===== Source data

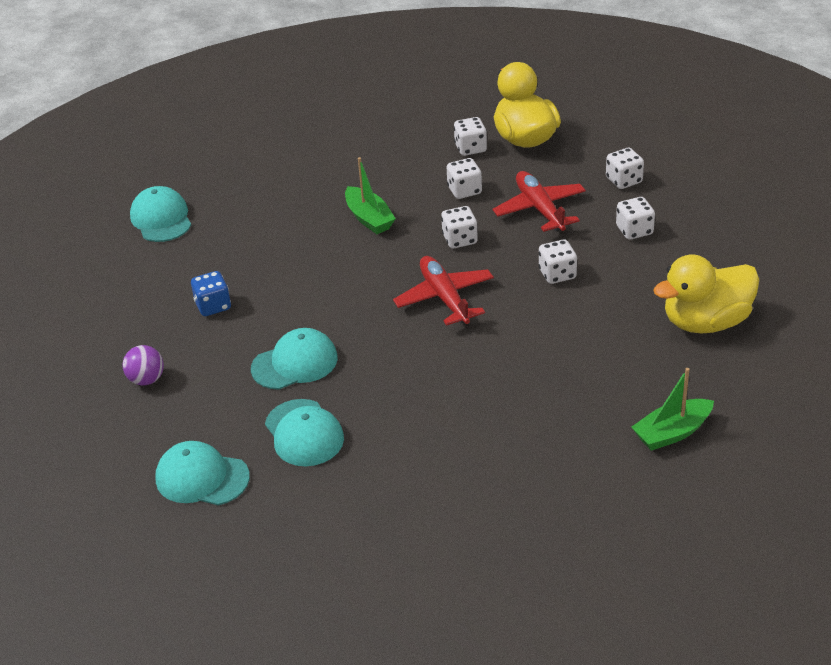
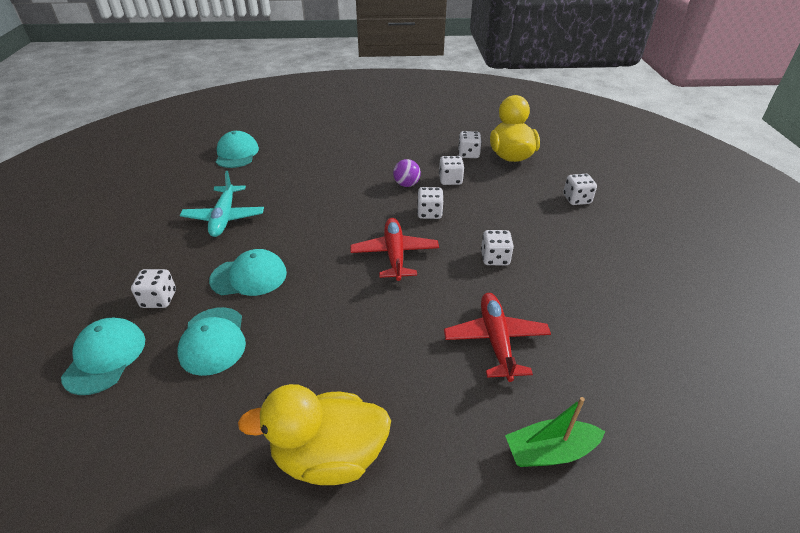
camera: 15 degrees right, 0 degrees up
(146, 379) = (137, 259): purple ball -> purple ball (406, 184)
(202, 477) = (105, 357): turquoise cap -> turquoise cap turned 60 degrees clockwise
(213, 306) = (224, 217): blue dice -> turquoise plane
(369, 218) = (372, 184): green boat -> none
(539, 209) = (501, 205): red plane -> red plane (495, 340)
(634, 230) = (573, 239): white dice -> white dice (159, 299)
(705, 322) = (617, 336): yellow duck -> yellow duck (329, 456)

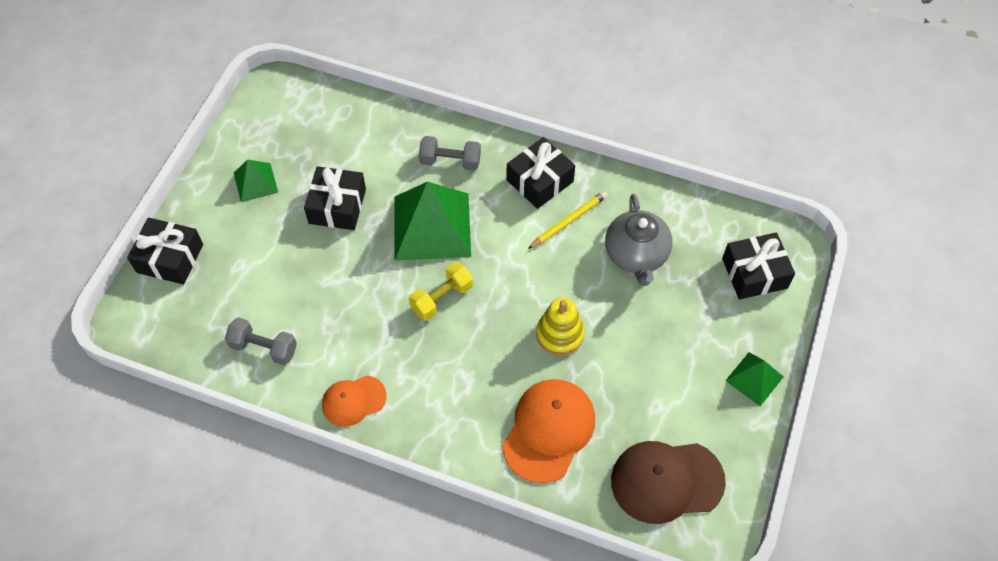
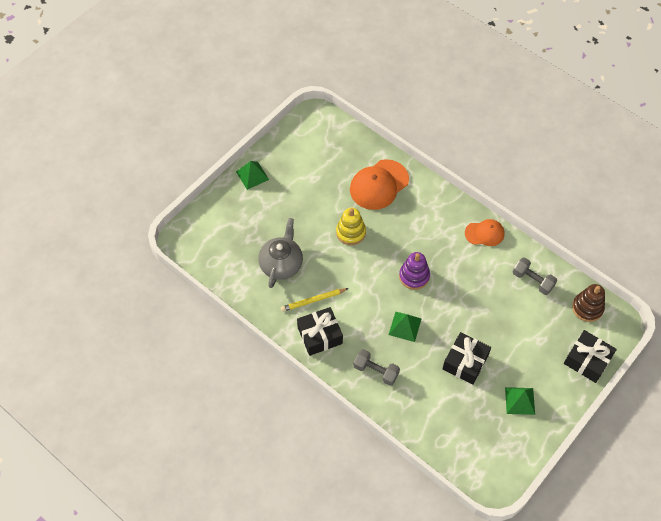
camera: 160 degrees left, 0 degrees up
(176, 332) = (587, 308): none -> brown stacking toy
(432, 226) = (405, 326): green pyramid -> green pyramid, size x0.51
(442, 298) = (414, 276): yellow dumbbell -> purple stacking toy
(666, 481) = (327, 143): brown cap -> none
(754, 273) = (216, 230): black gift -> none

==========
===== Source data

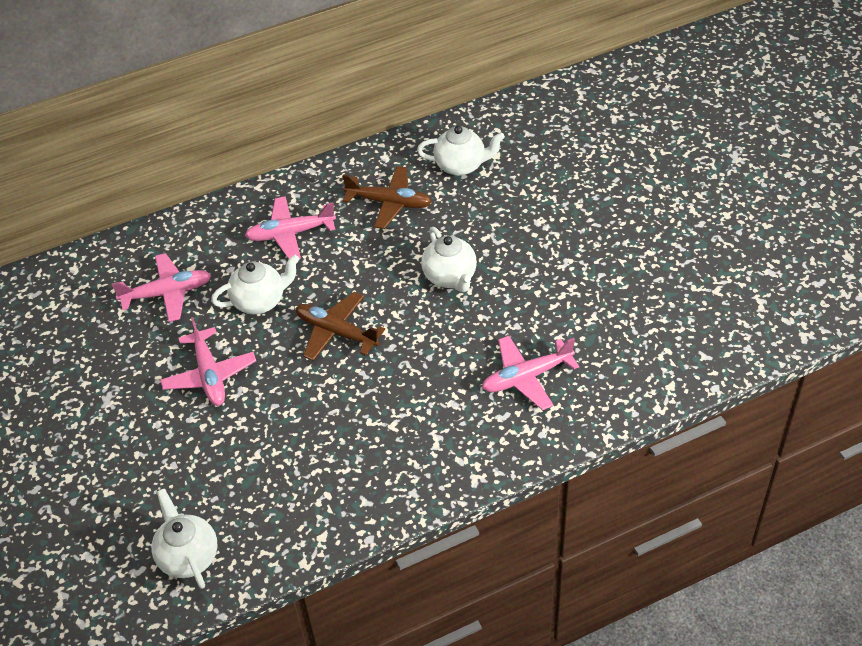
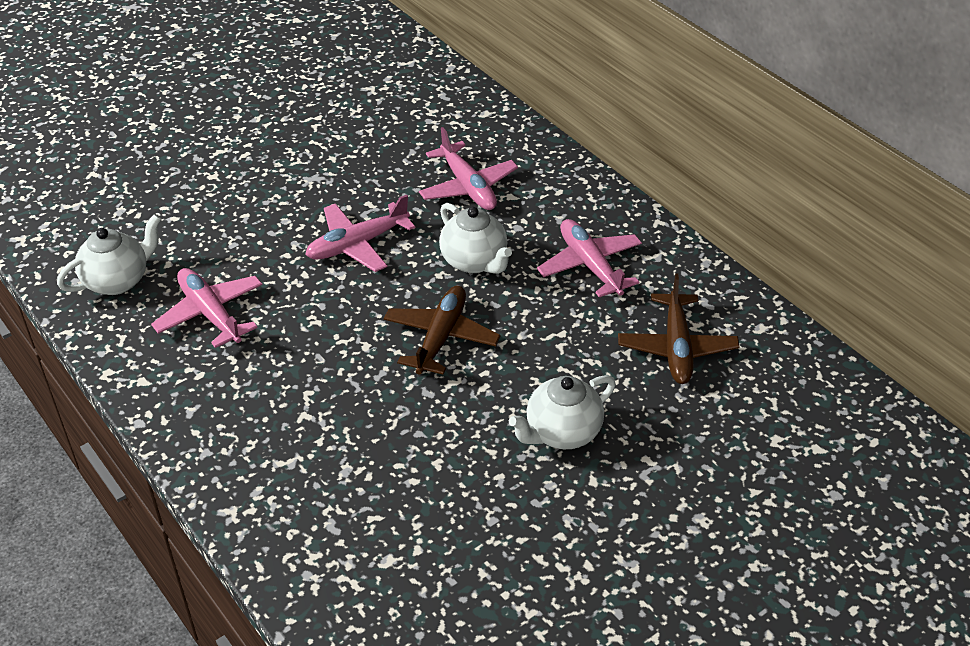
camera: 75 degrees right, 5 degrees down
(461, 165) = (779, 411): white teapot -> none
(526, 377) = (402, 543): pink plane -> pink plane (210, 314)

==========

-- Task goal --
Transcribe each line of the data above, unaltered, from the one where "camera: 75 degrees right, 5 degrees down" appears to the one where "(526, 377) = (402, 543): pink" appears, inclusive of both.

-- Output of the task --
camera: 75 degrees right, 5 degrees down
(461, 165) = (779, 411): white teapot -> none
(526, 377) = (402, 543): pink plane -> pink plane (210, 314)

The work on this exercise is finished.